Write out only the final part of the records below. It begins with the line that contains "camera: 10 degrees left, 10 degrees down" and ends with the last line.

(Source data)

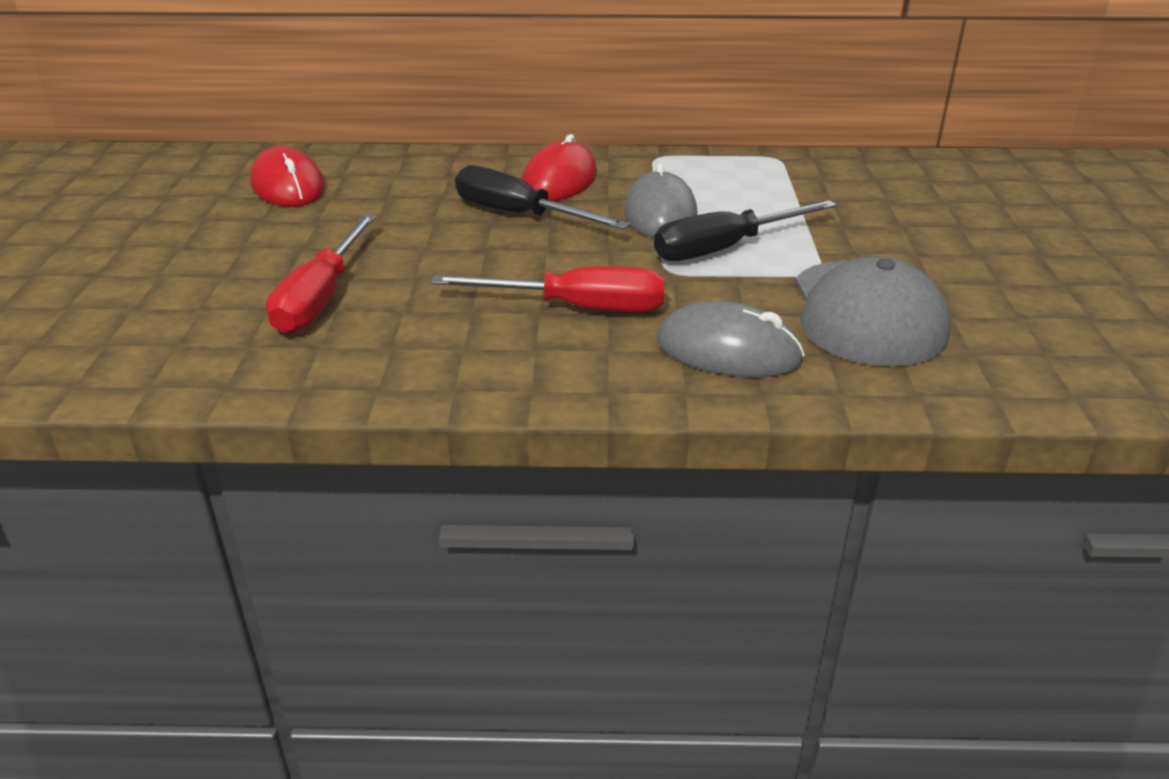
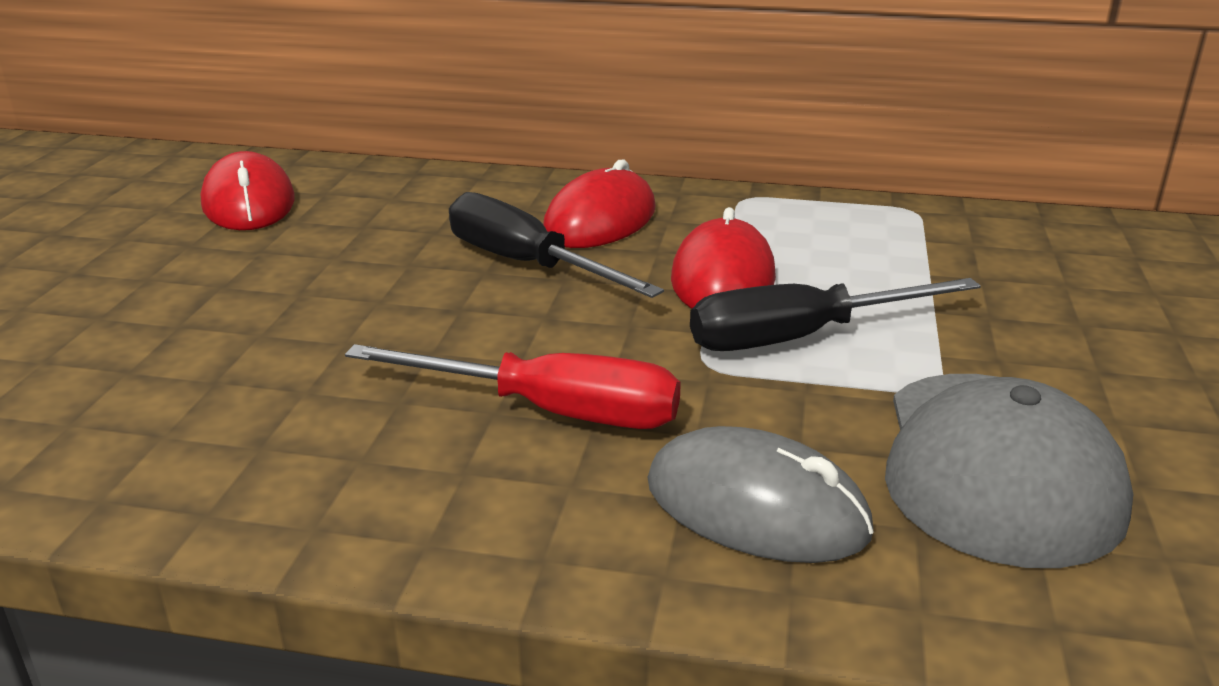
camera: 10 degrees right, 5 degrees down
red screwdriver [266,214,376,334] -> none
grey mouse [624,164,697,238] -> red mouse [671,207,776,309]

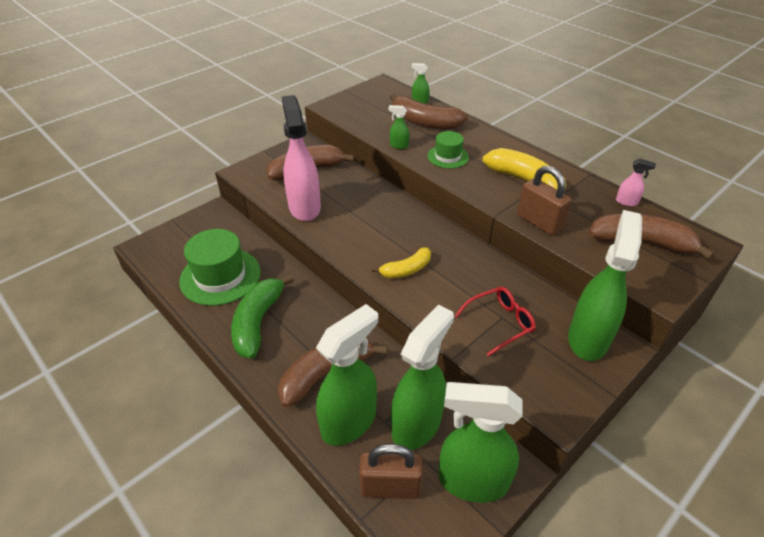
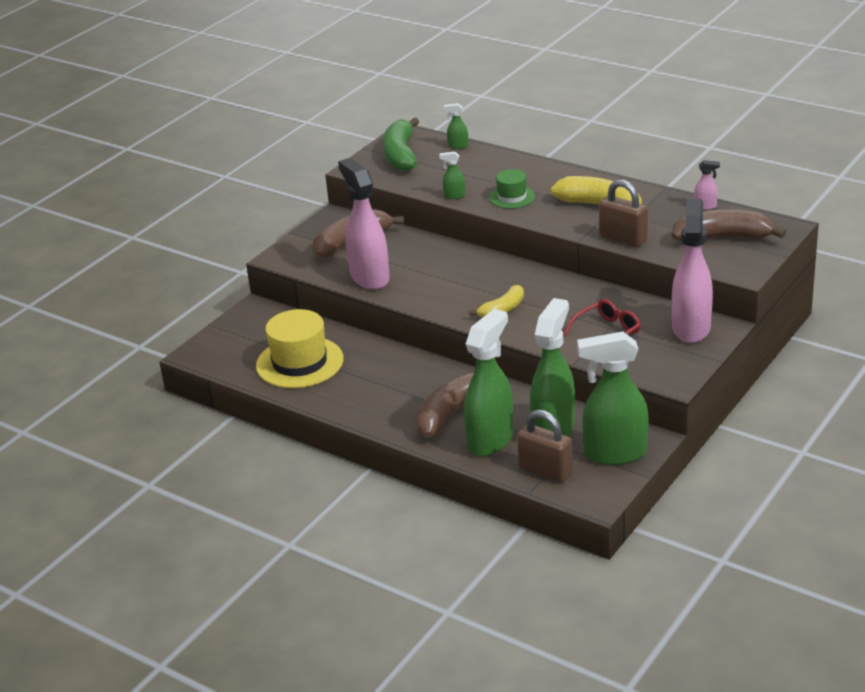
camera: 10 degrees left, 10 degrees down
green hat [179,229,261,306] -> yellow hat [256,309,344,388]
green banana [231,274,294,358] -> green banana moved to [383,117,419,171]
brown padlock [359,444,423,499] -> brown padlock turned 45 degrees clockwise [517,410,573,483]
brown banana [390,94,468,129] -> none
green spray bottle [568,210,642,361] -> pink spray bottle [672,199,713,343]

(End Source data)

**Solution to the exercise**
camera: 10 degrees left, 10 degrees down
green hat [179,229,261,306] -> yellow hat [256,309,344,388]
green banana [231,274,294,358] -> green banana moved to [383,117,419,171]
brown padlock [359,444,423,499] -> brown padlock turned 45 degrees clockwise [517,410,573,483]
brown banana [390,94,468,129] -> none
green spray bottle [568,210,642,361] -> pink spray bottle [672,199,713,343]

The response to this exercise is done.